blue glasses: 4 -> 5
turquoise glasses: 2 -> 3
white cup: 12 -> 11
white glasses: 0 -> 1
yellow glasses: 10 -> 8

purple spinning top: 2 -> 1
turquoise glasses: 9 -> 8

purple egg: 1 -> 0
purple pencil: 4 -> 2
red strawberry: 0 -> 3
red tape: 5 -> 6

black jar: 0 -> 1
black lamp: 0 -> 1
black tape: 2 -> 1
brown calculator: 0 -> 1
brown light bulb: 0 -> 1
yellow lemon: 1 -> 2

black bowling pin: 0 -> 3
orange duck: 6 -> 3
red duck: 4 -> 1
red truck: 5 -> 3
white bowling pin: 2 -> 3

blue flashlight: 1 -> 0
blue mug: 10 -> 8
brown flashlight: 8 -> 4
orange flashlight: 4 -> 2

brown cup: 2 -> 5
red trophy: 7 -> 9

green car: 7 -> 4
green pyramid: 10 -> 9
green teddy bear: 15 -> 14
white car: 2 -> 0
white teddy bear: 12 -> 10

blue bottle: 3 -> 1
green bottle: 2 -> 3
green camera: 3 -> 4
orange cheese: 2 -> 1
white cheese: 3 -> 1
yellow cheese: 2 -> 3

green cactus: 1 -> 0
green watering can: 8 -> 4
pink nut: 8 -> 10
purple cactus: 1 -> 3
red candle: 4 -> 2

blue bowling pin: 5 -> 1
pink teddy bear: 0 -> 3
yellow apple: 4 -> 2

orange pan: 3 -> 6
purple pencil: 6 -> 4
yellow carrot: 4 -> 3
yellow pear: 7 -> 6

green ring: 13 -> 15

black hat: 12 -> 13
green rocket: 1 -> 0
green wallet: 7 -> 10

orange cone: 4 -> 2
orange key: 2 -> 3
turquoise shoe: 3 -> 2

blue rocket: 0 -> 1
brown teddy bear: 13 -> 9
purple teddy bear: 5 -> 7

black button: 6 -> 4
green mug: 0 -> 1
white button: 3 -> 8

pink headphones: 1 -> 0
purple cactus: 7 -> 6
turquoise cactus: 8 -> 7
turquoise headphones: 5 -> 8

**EXERCISE OBJECTIVE**
Make an exact copy of every record listed above.

**WRITTEN REPLY**
blue glasses: 4 -> 5
turquoise glasses: 2 -> 3
white cup: 12 -> 11
white glasses: 0 -> 1
yellow glasses: 10 -> 8

purple spinning top: 2 -> 1
turquoise glasses: 9 -> 8

purple egg: 1 -> 0
purple pencil: 4 -> 2
red strawberry: 0 -> 3
red tape: 5 -> 6

black jar: 0 -> 1
black lamp: 0 -> 1
black tape: 2 -> 1
brown calculator: 0 -> 1
brown light bulb: 0 -> 1
yellow lemon: 1 -> 2

black bowling pin: 0 -> 3
orange duck: 6 -> 3
red duck: 4 -> 1
red truck: 5 -> 3
white bowling pin: 2 -> 3

blue flashlight: 1 -> 0
blue mug: 10 -> 8
brown flashlight: 8 -> 4
orange flashlight: 4 -> 2

brown cup: 2 -> 5
red trophy: 7 -> 9

green car: 7 -> 4
green pyramid: 10 -> 9
green teddy bear: 15 -> 14
white car: 2 -> 0
white teddy bear: 12 -> 10

blue bottle: 3 -> 1
green bottle: 2 -> 3
green camera: 3 -> 4
orange cheese: 2 -> 1
white cheese: 3 -> 1
yellow cheese: 2 -> 3

green cactus: 1 -> 0
green watering can: 8 -> 4
pink nut: 8 -> 10
purple cactus: 1 -> 3
red candle: 4 -> 2

blue bowling pin: 5 -> 1
pink teddy bear: 0 -> 3
yellow apple: 4 -> 2

orange pan: 3 -> 6
purple pencil: 6 -> 4
yellow carrot: 4 -> 3
yellow pear: 7 -> 6

green ring: 13 -> 15

black hat: 12 -> 13
green rocket: 1 -> 0
green wallet: 7 -> 10

orange cone: 4 -> 2
orange key: 2 -> 3
turquoise shoe: 3 -> 2

blue rocket: 0 -> 1
brown teddy bear: 13 -> 9
purple teddy bear: 5 -> 7

black button: 6 -> 4
green mug: 0 -> 1
white button: 3 -> 8

pink headphones: 1 -> 0
purple cactus: 7 -> 6
turquoise cactus: 8 -> 7
turquoise headphones: 5 -> 8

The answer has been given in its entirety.